→ DIRECTIONS
If a picture appears in the records below, drop it, and reproduce everything else exactly.

→ DATA UNDER STUDY
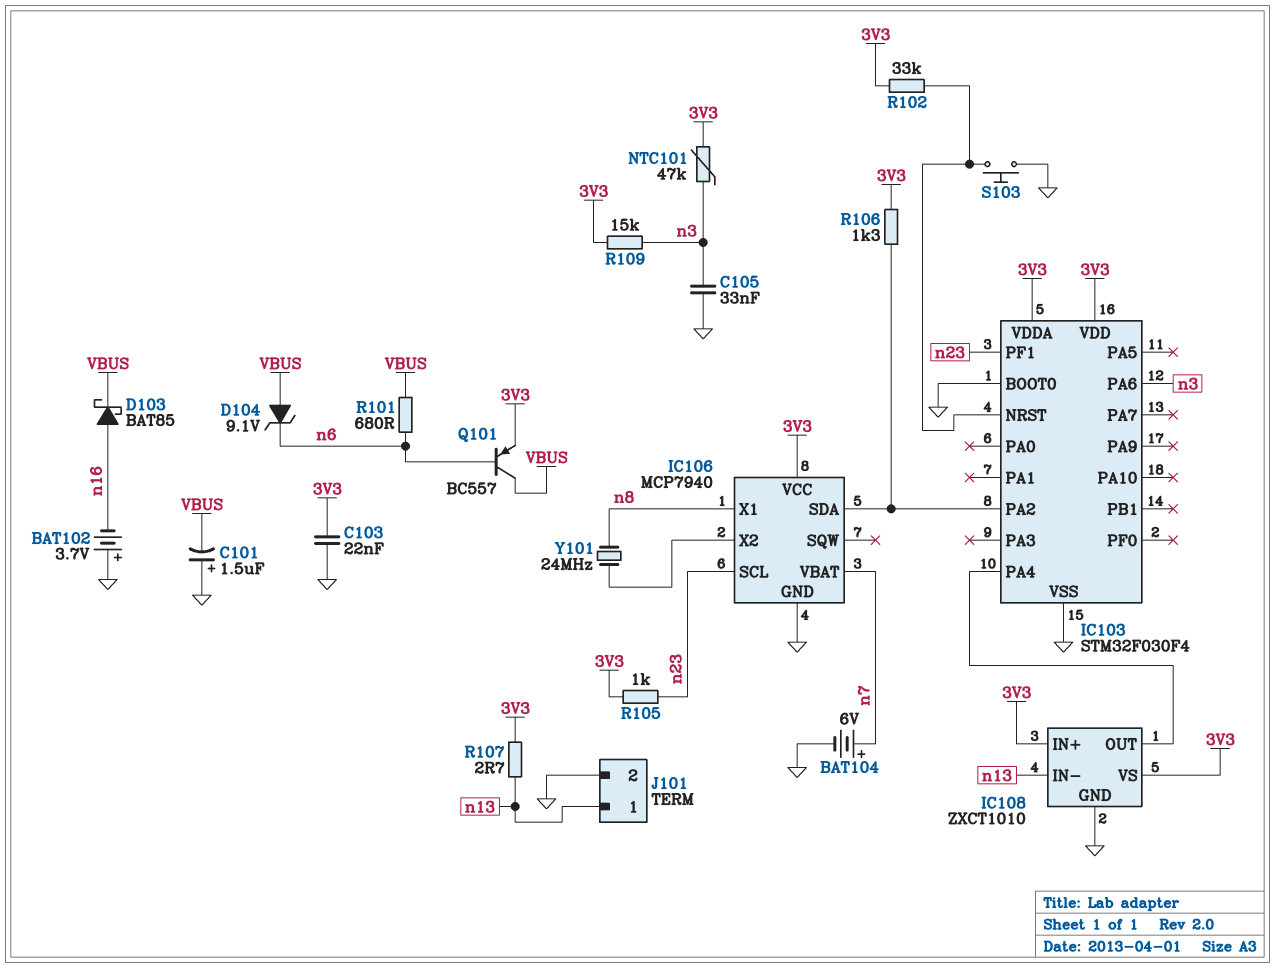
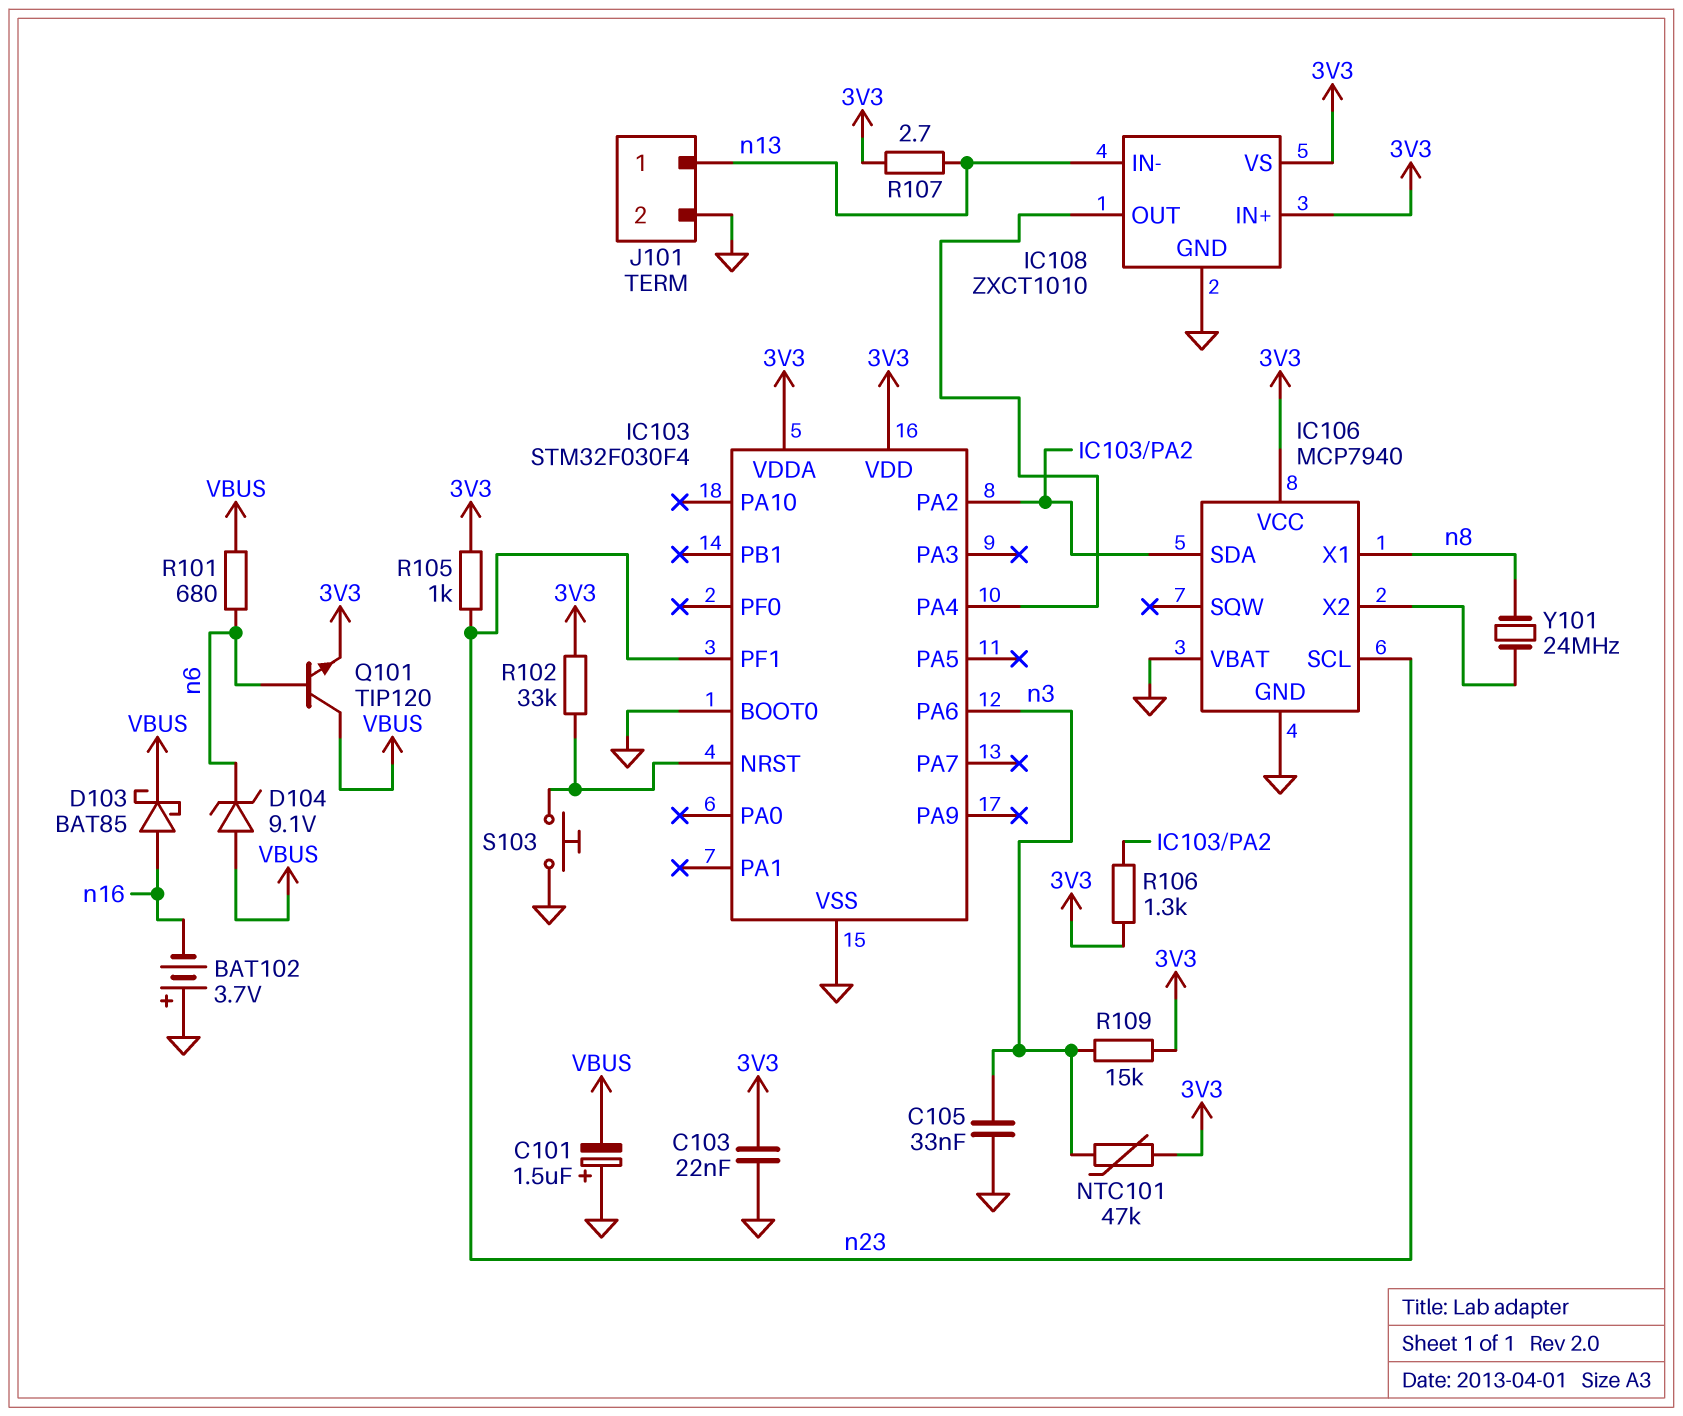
BAT104: 6V (plus n7, minus GND) -> none
IC106 pin VBAT: n7 -> GND
Q101: PNP BC557 (B n6, C VBUS, E 3V3) -> NPN TIP120 (B n6, C VBUS, E 3V3)

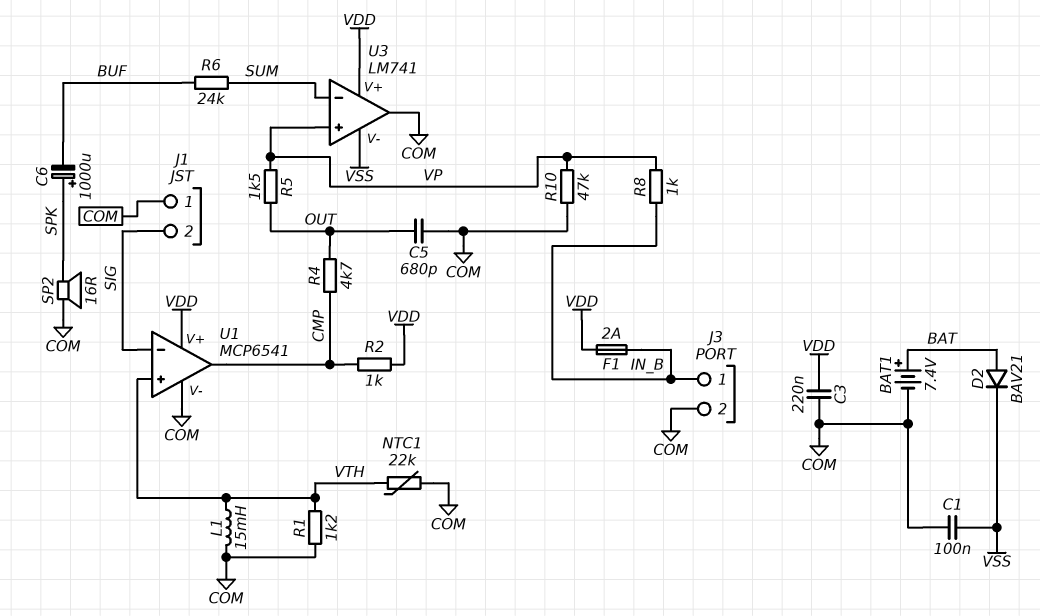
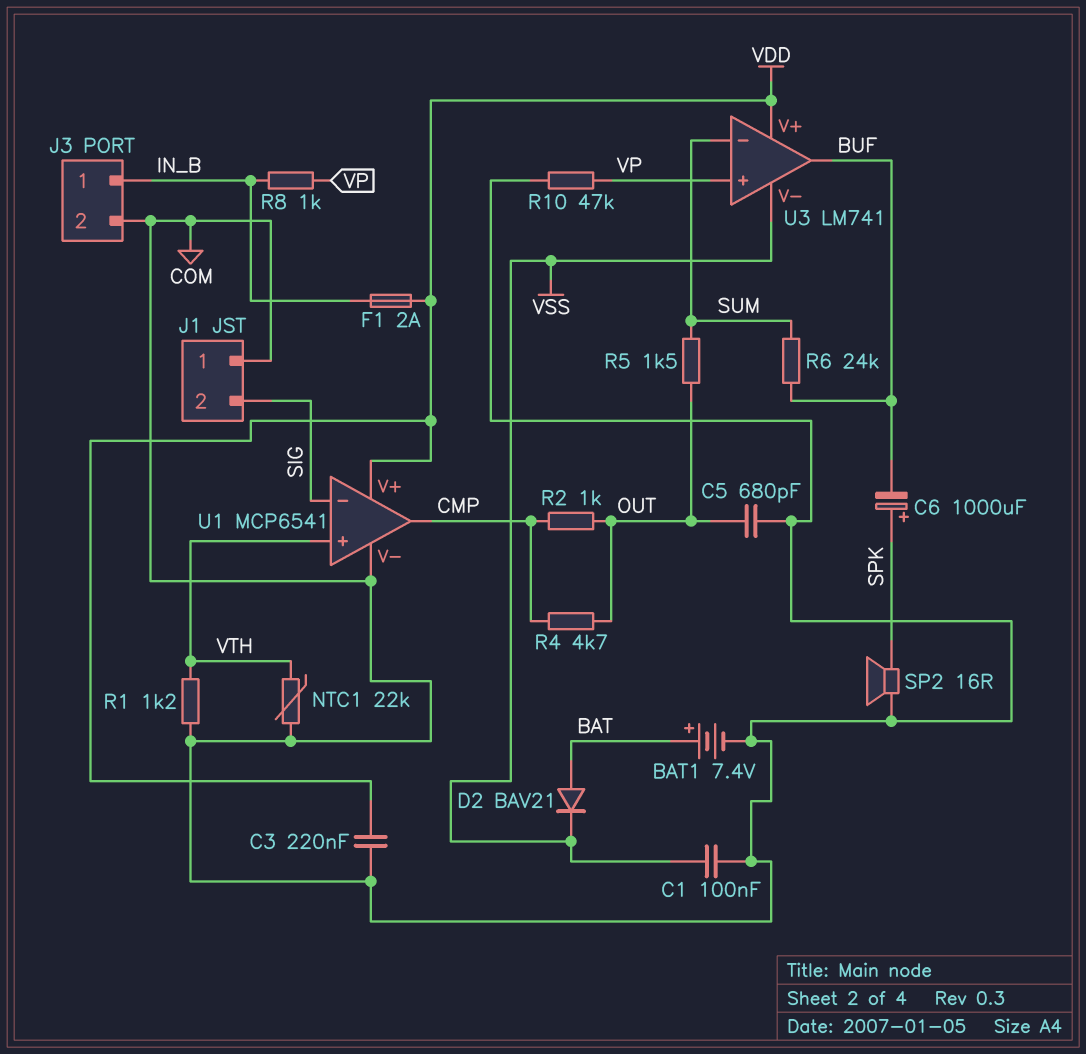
L1: 15mH (COM, VTH) -> none
R2: 1k (CMP, VDD) -> 1k (CMP, OUT)
R5: 1.5k (OUT, VP) -> 1.5k (OUT, SUM)
U3 pin out: COM -> BUF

→ EXERCISE OUTPUT
BAT104: 6V (plus n7, minus GND) -> none
IC106 pin VBAT: n7 -> GND
Q101: PNP BC557 (B n6, C VBUS, E 3V3) -> NPN TIP120 (B n6, C VBUS, E 3V3)

L1: 15mH (COM, VTH) -> none
R2: 1k (CMP, VDD) -> 1k (CMP, OUT)
R5: 1.5k (OUT, VP) -> 1.5k (OUT, SUM)
U3 pin out: COM -> BUF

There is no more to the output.